_TASK:_
Among the lines below, keep only those from the one containing "(278, 327) = (370, 171): none" through the one containing "(440, 431) = (148, 234): pink", and reproduce them exactly.

** STORED DATA follows **

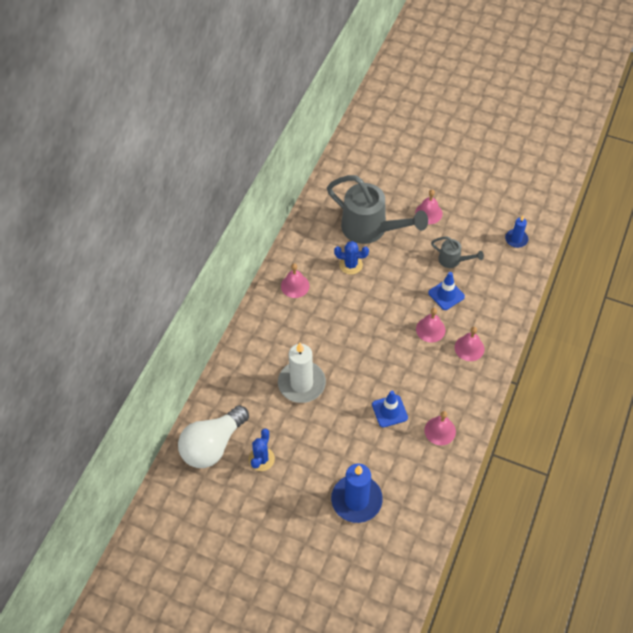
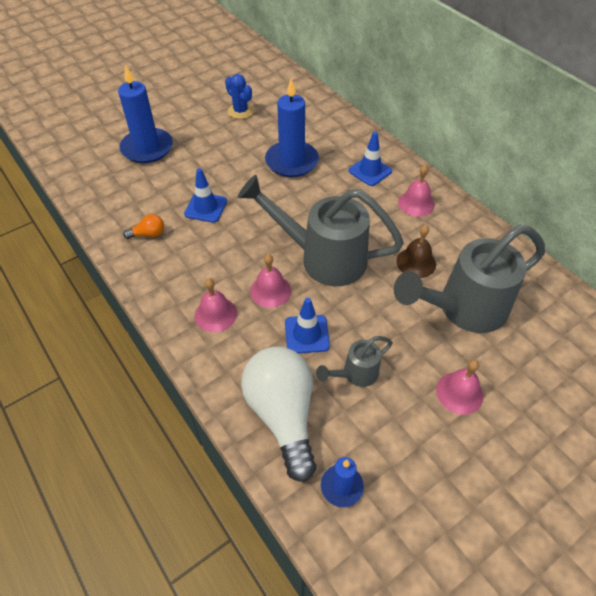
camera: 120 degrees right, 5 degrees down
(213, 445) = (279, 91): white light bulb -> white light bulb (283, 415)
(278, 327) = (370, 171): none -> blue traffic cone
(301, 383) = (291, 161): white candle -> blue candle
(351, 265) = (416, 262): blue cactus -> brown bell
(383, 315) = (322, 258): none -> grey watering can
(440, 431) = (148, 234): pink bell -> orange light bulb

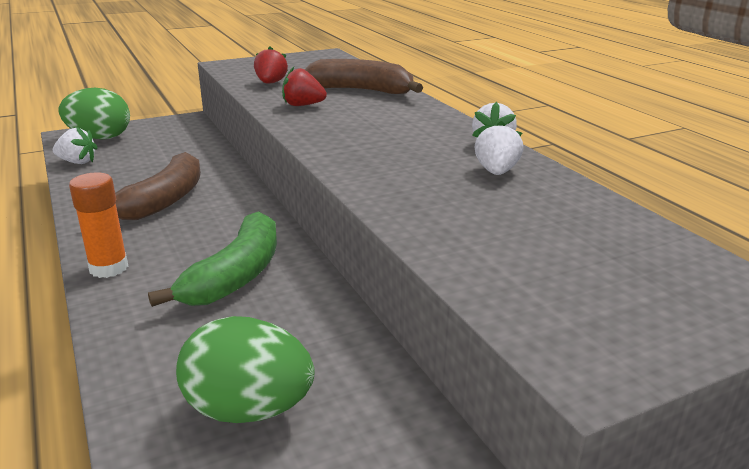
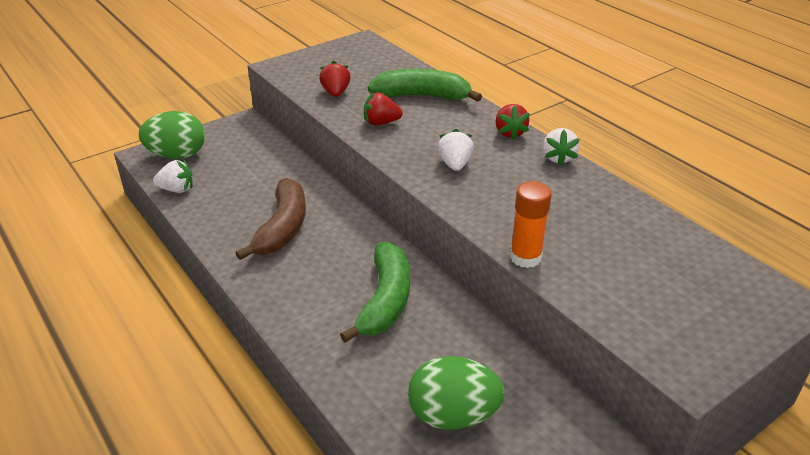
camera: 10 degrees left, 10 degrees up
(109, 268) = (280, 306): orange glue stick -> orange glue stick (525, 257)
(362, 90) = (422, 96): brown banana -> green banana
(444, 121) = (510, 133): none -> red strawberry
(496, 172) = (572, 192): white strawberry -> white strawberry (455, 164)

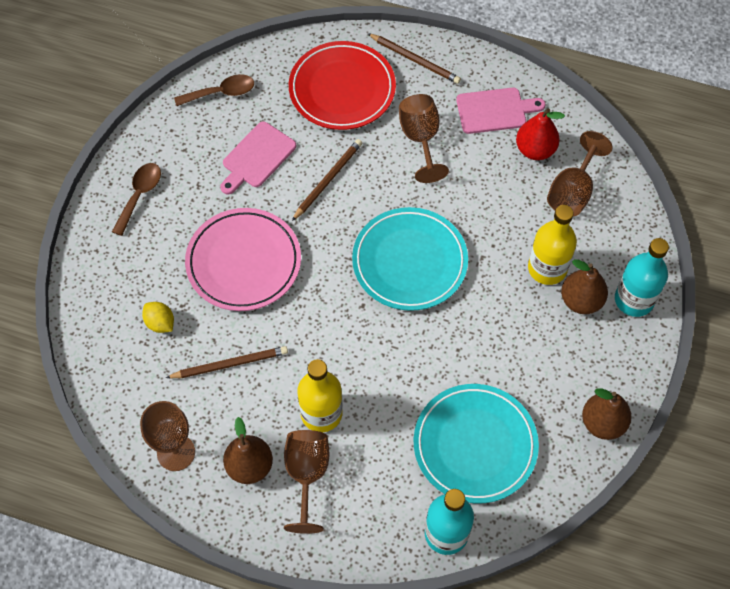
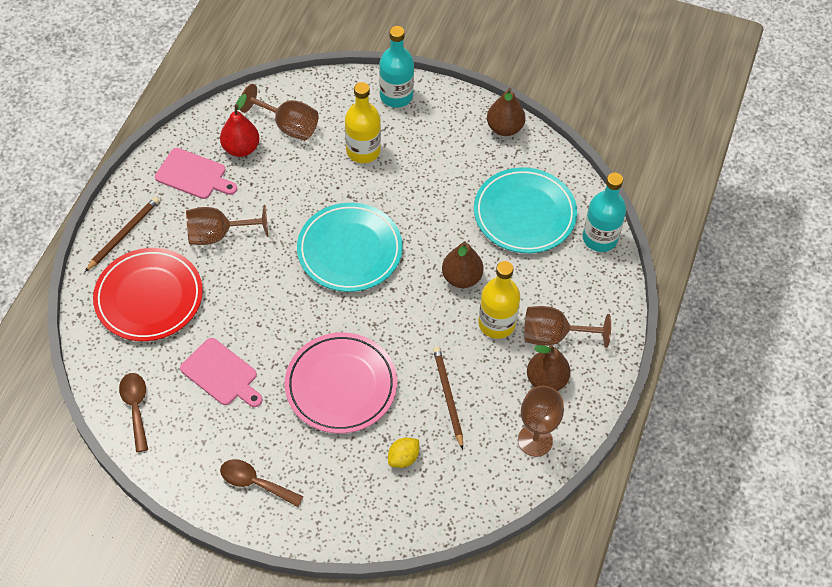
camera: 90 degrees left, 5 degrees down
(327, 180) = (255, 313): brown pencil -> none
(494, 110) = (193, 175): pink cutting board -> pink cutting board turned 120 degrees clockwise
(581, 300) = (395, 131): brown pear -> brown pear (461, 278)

** End of STORED DATA **

_EXERCISE RESULT:_
(278, 327) = (370, 171): none -> blue traffic cone
(301, 383) = (291, 161): white candle -> blue candle
(351, 265) = (416, 262): blue cactus -> brown bell
(383, 315) = (322, 258): none -> grey watering can
(440, 431) = (148, 234): pink bell -> orange light bulb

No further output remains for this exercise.